#### EXERCISE PROMPT:
Below is a listing; give only the number of its lines that contain the word "spoon".
---------- DATA PROVIDED ----------
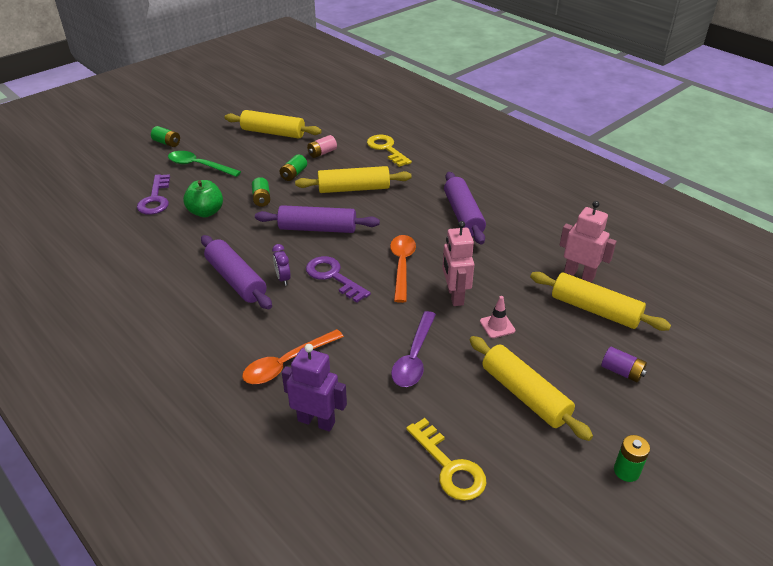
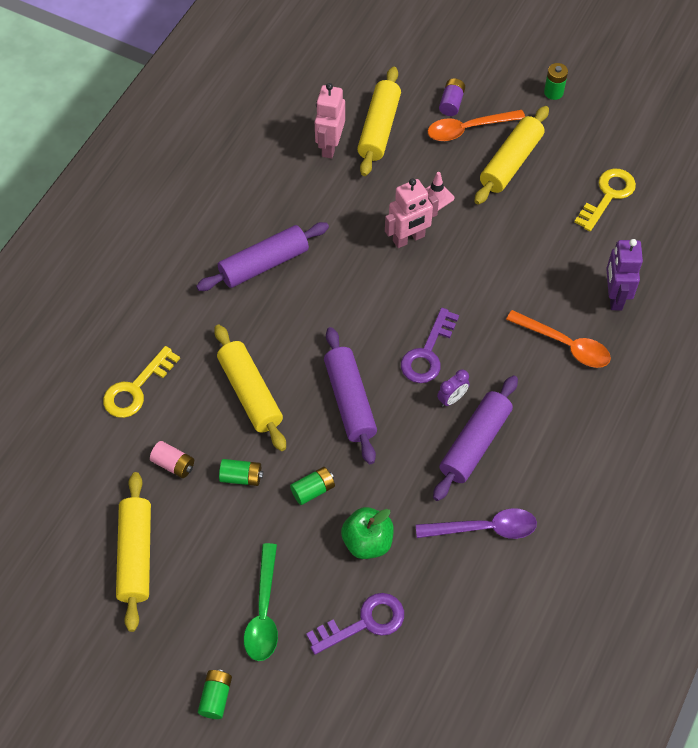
camera: 110 degrees left, 20 degrees up
(402, 266) = (381, 296): orange spoon -> orange spoon (468, 129)
(414, 357) = (507, 249): purple spoon -> purple spoon (484, 528)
----------
#### ANSWER SECTION:
2